*Extracted information*
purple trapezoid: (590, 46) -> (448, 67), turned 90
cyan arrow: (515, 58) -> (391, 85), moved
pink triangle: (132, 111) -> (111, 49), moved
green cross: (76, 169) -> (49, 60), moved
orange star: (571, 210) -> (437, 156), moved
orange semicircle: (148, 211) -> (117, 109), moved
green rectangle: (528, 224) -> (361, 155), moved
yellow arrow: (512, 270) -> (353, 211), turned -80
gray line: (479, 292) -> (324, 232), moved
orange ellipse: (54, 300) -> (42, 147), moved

==

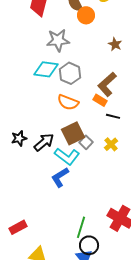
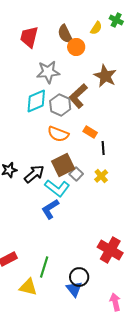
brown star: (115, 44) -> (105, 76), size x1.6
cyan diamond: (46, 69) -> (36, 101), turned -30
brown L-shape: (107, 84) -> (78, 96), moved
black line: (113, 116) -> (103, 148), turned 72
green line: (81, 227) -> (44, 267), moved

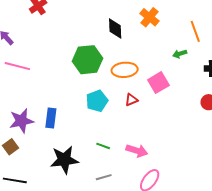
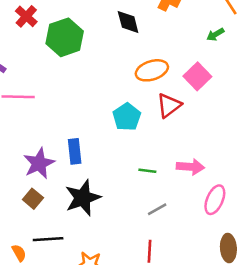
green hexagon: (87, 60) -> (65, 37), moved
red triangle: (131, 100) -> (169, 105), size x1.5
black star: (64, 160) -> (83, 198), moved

==

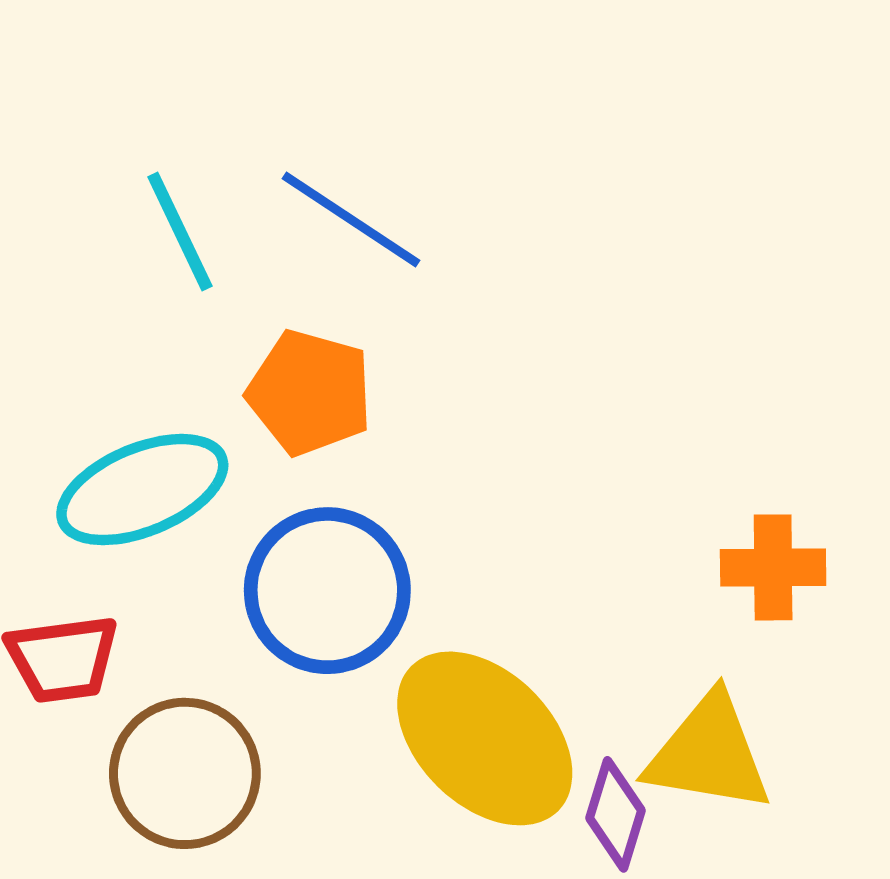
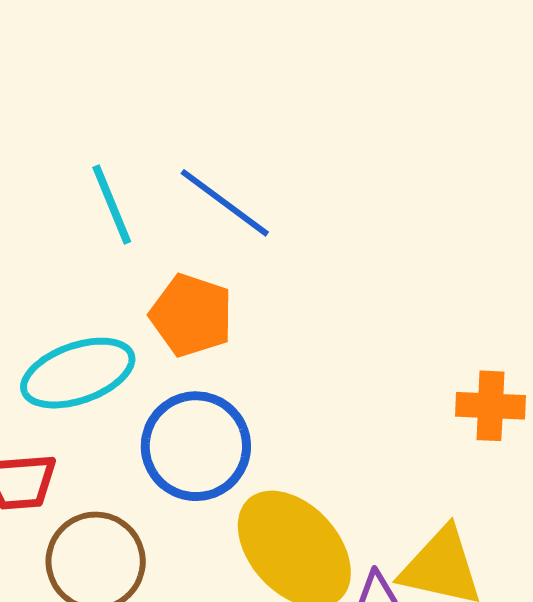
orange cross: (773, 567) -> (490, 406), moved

*Directions for this task*
For the word "orange", how many lines in the records above contain it? Answer with the number and nothing else.

*Answer to the problem*
4